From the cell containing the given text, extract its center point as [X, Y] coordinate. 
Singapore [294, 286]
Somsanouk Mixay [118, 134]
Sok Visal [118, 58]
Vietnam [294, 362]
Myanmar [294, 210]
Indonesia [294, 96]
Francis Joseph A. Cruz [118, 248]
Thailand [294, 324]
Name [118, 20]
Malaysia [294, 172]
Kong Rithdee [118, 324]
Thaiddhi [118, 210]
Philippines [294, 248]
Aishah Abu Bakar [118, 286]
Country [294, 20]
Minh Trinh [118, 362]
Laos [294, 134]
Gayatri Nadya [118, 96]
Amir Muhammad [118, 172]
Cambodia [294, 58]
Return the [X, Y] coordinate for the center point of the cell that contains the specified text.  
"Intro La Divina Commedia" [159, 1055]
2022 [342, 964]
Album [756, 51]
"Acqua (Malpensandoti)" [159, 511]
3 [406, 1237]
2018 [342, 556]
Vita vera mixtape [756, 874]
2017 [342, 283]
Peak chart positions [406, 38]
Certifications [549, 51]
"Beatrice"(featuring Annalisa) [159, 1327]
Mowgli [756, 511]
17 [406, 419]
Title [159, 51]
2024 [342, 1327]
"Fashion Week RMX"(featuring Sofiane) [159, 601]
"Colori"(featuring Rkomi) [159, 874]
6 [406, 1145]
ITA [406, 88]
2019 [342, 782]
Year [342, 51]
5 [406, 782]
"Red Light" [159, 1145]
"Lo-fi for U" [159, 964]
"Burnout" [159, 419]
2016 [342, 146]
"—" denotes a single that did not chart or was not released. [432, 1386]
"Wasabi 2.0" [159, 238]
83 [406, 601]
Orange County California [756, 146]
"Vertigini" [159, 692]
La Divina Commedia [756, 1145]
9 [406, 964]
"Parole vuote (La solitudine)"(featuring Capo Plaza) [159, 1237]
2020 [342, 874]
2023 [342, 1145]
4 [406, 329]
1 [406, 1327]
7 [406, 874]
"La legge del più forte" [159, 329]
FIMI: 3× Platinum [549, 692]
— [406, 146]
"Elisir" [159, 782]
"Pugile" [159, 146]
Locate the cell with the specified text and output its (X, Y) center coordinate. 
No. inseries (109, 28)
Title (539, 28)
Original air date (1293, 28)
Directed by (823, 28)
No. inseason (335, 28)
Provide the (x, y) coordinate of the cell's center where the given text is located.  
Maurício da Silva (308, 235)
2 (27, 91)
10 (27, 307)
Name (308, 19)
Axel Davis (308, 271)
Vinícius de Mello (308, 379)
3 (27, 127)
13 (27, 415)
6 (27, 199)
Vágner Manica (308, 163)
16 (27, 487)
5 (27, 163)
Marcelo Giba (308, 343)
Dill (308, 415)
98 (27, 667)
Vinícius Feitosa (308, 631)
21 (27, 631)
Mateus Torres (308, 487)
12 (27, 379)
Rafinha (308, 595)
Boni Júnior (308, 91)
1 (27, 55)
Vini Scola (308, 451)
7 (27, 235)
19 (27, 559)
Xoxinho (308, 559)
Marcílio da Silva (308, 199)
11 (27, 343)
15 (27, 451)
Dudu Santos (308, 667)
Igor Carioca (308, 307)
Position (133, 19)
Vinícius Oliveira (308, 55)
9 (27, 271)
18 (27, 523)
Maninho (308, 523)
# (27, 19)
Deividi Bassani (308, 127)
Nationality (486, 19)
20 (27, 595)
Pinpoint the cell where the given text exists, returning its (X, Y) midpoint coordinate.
^^^^
§ WHAT YOU SHOULD DO:
Copy the entries above, from the first line through the line containing "9 [406, 964]" (both included), reproducing each line without any change.

§ EXERCISE OUTPUT:
From the cell containing the given text, extract its center point as [X, Y] coordinate. 
Singapore [294, 286]
Somsanouk Mixay [118, 134]
Sok Visal [118, 58]
Vietnam [294, 362]
Myanmar [294, 210]
Indonesia [294, 96]
Francis Joseph A. Cruz [118, 248]
Thailand [294, 324]
Name [118, 20]
Malaysia [294, 172]
Kong Rithdee [118, 324]
Thaiddhi [118, 210]
Philippines [294, 248]
Aishah Abu Bakar [118, 286]
Country [294, 20]
Minh Trinh [118, 362]
Laos [294, 134]
Gayatri Nadya [118, 96]
Amir Muhammad [118, 172]
Cambodia [294, 58]
Return the [X, Y] coordinate for the center point of the cell that contains the specified text.  
"Intro La Divina Commedia" [159, 1055]
2022 [342, 964]
Album [756, 51]
"Acqua (Malpensandoti)" [159, 511]
3 [406, 1237]
2018 [342, 556]
Vita vera mixtape [756, 874]
2017 [342, 283]
Peak chart positions [406, 38]
Certifications [549, 51]
"Beatrice"(featuring Annalisa) [159, 1327]
Mowgli [756, 511]
17 [406, 419]
Title [159, 51]
2024 [342, 1327]
"Fashion Week RMX"(featuring Sofiane) [159, 601]
"Colori"(featuring Rkomi) [159, 874]
6 [406, 1145]
ITA [406, 88]
2019 [342, 782]
Year [342, 51]
5 [406, 782]
"Red Light" [159, 1145]
"Lo-fi for U" [159, 964]
"Burnout" [159, 419]
2016 [342, 146]
"—" denotes a single that did not chart or was not released. [432, 1386]
"Wasabi 2.0" [159, 238]
83 [406, 601]
Orange County California [756, 146]
"Vertigini" [159, 692]
La Divina Commedia [756, 1145]
9 [406, 964]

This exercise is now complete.